• [Work item] Give only the number of lines in the records below that contain the word "left".

• [Provided data]
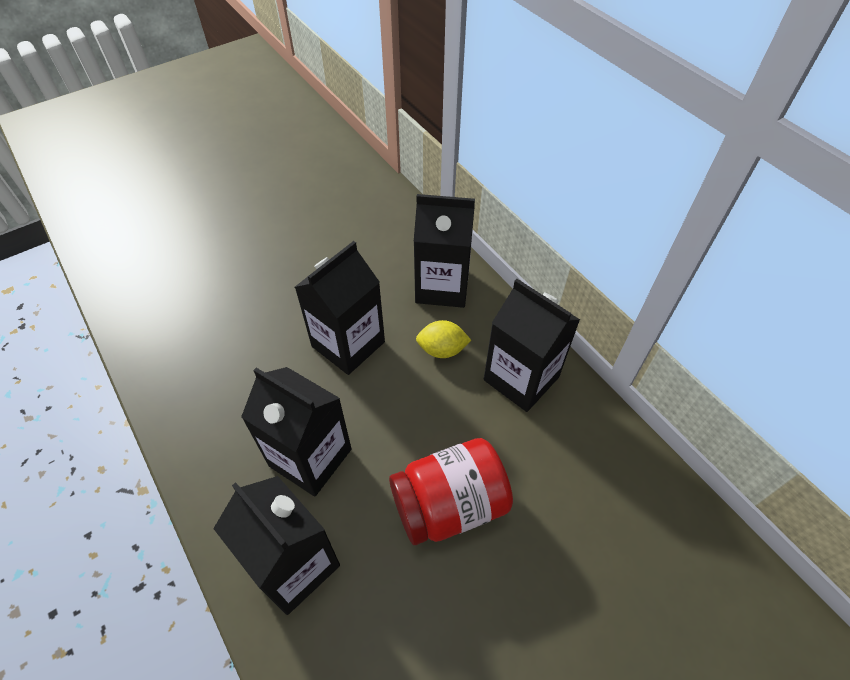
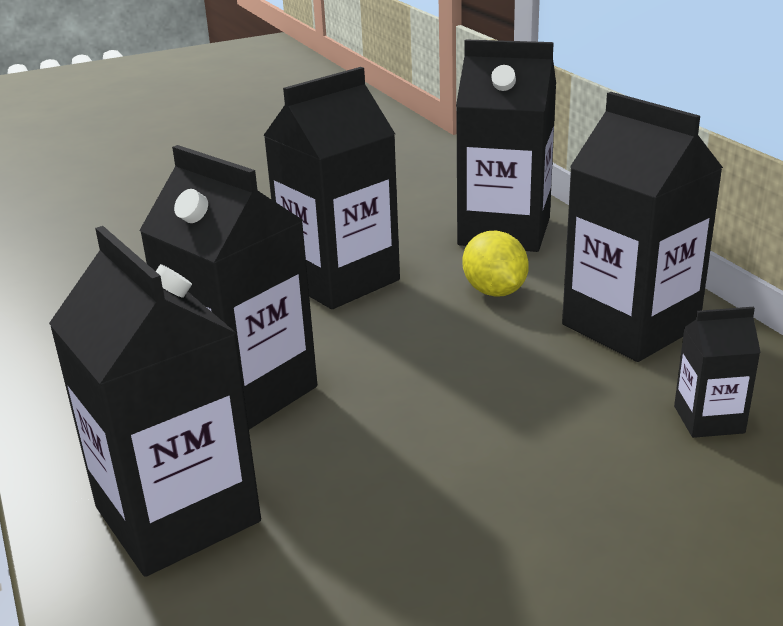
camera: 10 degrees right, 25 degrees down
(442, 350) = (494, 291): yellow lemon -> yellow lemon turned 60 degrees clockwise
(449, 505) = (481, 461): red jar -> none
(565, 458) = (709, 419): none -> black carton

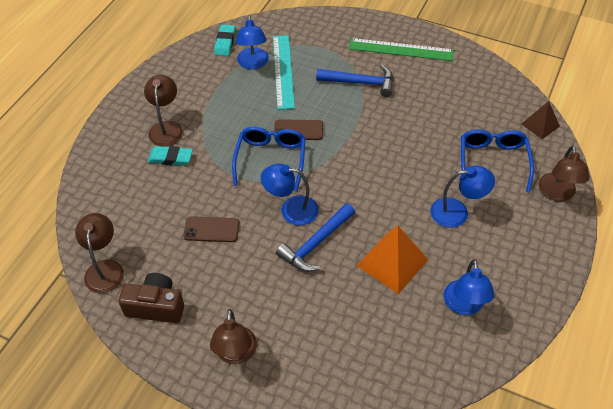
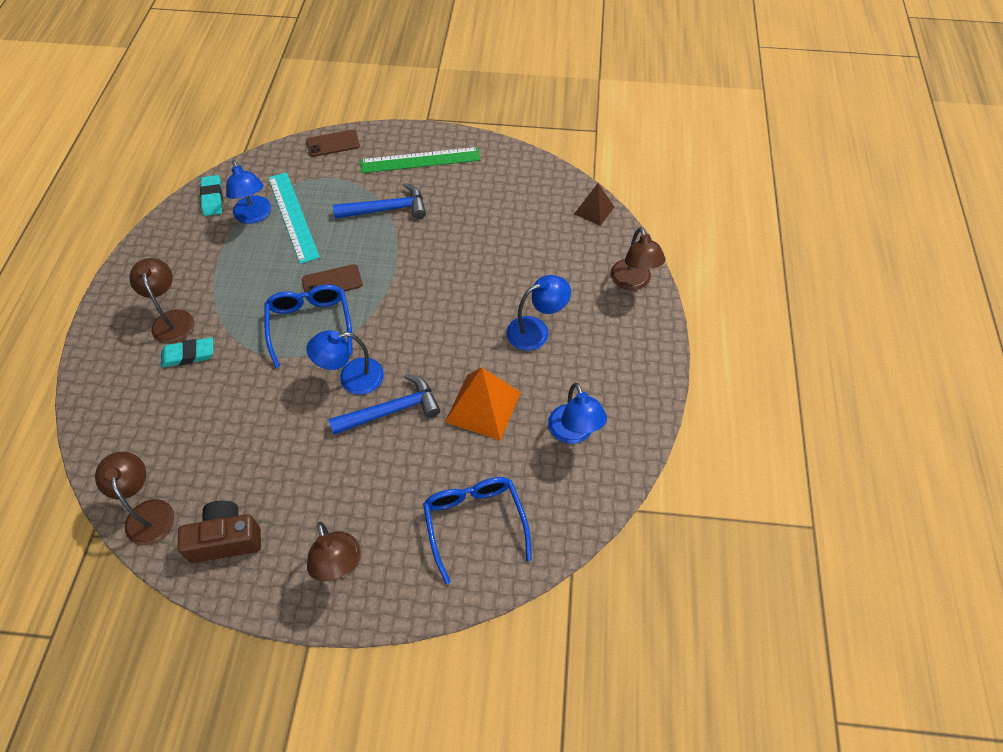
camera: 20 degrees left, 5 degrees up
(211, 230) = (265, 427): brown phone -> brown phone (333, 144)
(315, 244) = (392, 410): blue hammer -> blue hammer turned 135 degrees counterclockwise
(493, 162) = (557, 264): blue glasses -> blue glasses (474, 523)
...
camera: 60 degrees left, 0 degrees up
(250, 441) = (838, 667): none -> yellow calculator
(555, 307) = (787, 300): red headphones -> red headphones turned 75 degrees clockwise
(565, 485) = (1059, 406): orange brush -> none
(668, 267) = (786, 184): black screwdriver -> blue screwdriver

• [Written response] 2